===== DATASET EXCERPTS =====
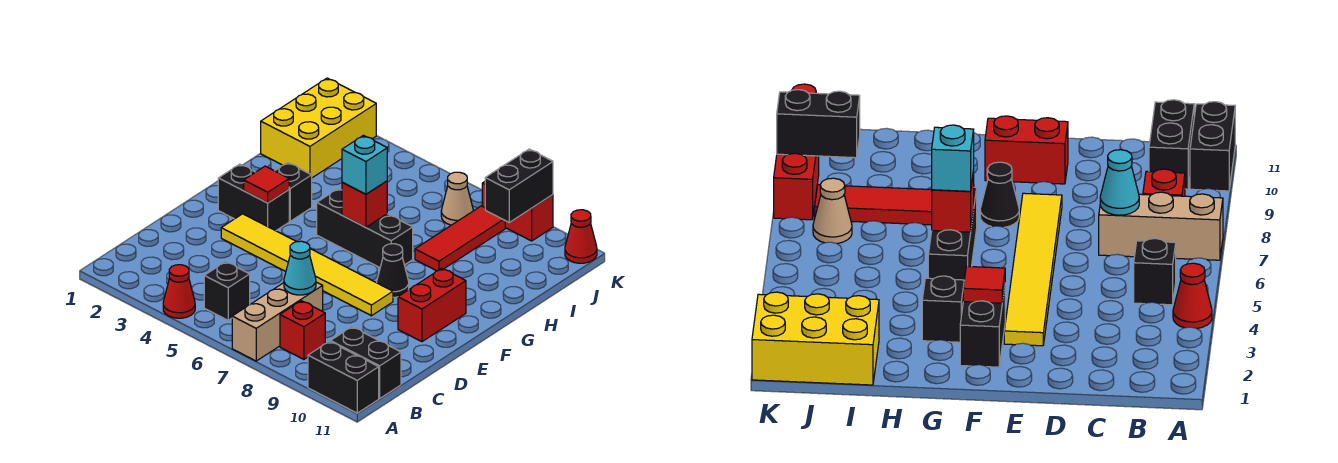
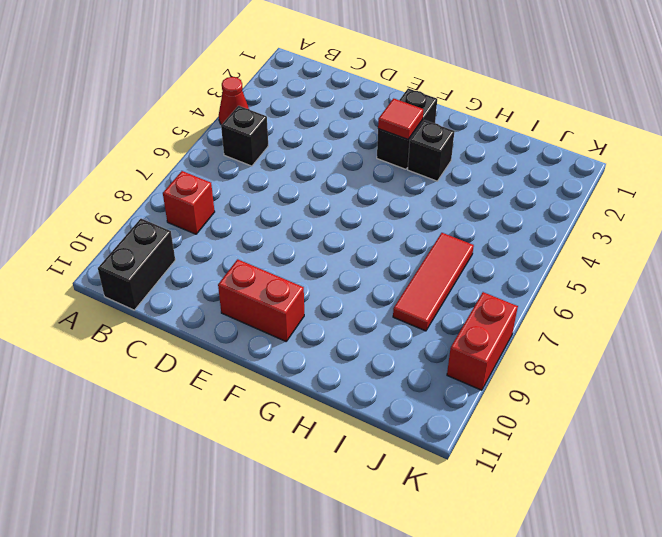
red tile I6:I8 level 1 -> red tile H8:J8 level 1
none -> tan brick A7:C7 level 1
none -> black brick A10:A11 level 1
none -> yellow tile E3:E8 level 1

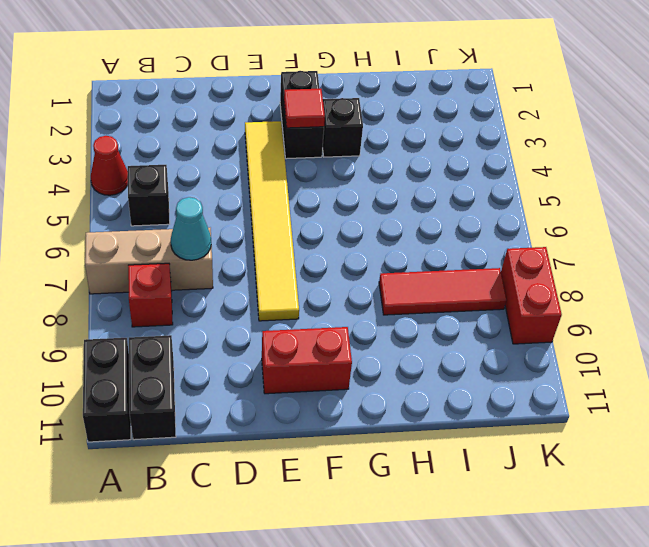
none -> black cone F8 level 1
none -> black brick G5:G7 level 1
none -> yellow brick I1:K2 level 1

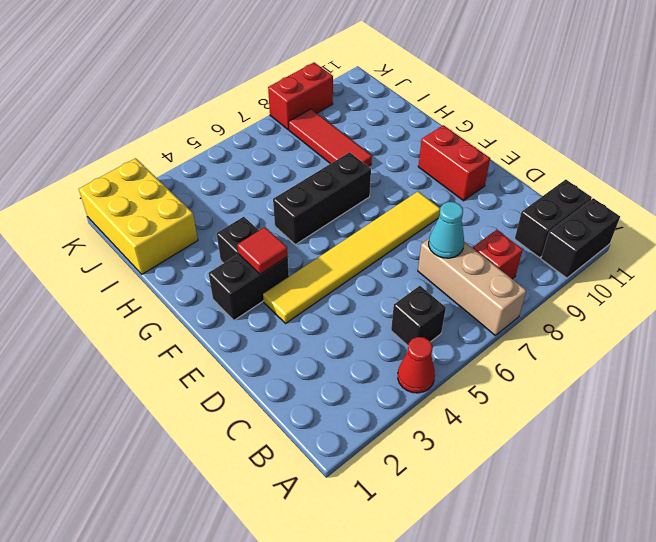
none -> black cone F8 level 1
none -> tan cone J7 level 1
none -> red cone K11 level 1

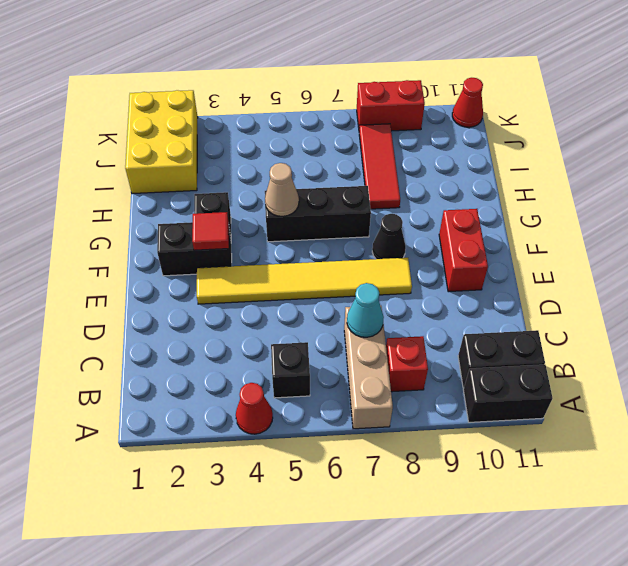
tan cone G5 level 2 -> tan cone J7 level 1
none -> red brick G6 level 2
none -> black brick J9:K9 level 2
none -> cyan brick G6 level 3

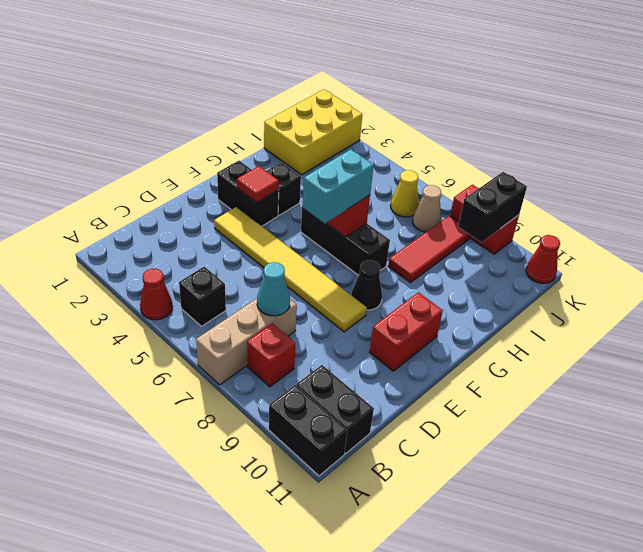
cyan brick F6:G6 level 3 -> cyan brick G6 level 3
yellow cone J6 level 1 -> none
=====
HOW TO COMPLETE THIS TASK → This task calls for the lines from the line holding "none -> tan brick A7:C7 level 1" through the last line above, restated word for word with both ends included and the pictures dropped.

RESPONSE AREA →
none -> tan brick A7:C7 level 1
none -> black brick A10:A11 level 1
none -> yellow tile E3:E8 level 1

none -> black cone F8 level 1
none -> black brick G5:G7 level 1
none -> yellow brick I1:K2 level 1

none -> black cone F8 level 1
none -> tan cone J7 level 1
none -> red cone K11 level 1

tan cone G5 level 2 -> tan cone J7 level 1
none -> red brick G6 level 2
none -> black brick J9:K9 level 2
none -> cyan brick G6 level 3

cyan brick F6:G6 level 3 -> cyan brick G6 level 3
yellow cone J6 level 1 -> none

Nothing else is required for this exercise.